GIVEN DATA>
○ ○ ○ ○

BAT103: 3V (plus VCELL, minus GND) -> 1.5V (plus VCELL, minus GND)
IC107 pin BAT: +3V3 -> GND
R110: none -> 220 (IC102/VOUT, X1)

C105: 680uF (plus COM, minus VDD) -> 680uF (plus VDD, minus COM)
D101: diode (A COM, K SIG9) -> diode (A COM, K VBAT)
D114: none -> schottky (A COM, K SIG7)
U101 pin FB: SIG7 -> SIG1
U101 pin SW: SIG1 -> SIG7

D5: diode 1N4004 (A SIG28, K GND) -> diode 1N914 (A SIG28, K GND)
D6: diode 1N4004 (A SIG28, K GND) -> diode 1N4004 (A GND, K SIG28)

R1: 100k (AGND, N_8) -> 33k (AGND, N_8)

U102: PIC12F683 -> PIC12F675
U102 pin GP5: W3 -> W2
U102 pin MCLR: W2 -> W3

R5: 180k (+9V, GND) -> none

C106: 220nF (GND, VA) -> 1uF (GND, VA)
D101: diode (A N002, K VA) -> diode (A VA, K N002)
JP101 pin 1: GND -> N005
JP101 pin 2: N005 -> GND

○ ○ ○ ○

YOUR TASK> Show every line above in which the word "plus" is found.

ANSWER SECTION>
BAT103: 3V (plus VCELL, minus GND) -> 1.5V (plus VCELL, minus GND)
C105: 680uF (plus COM, minus VDD) -> 680uF (plus VDD, minus COM)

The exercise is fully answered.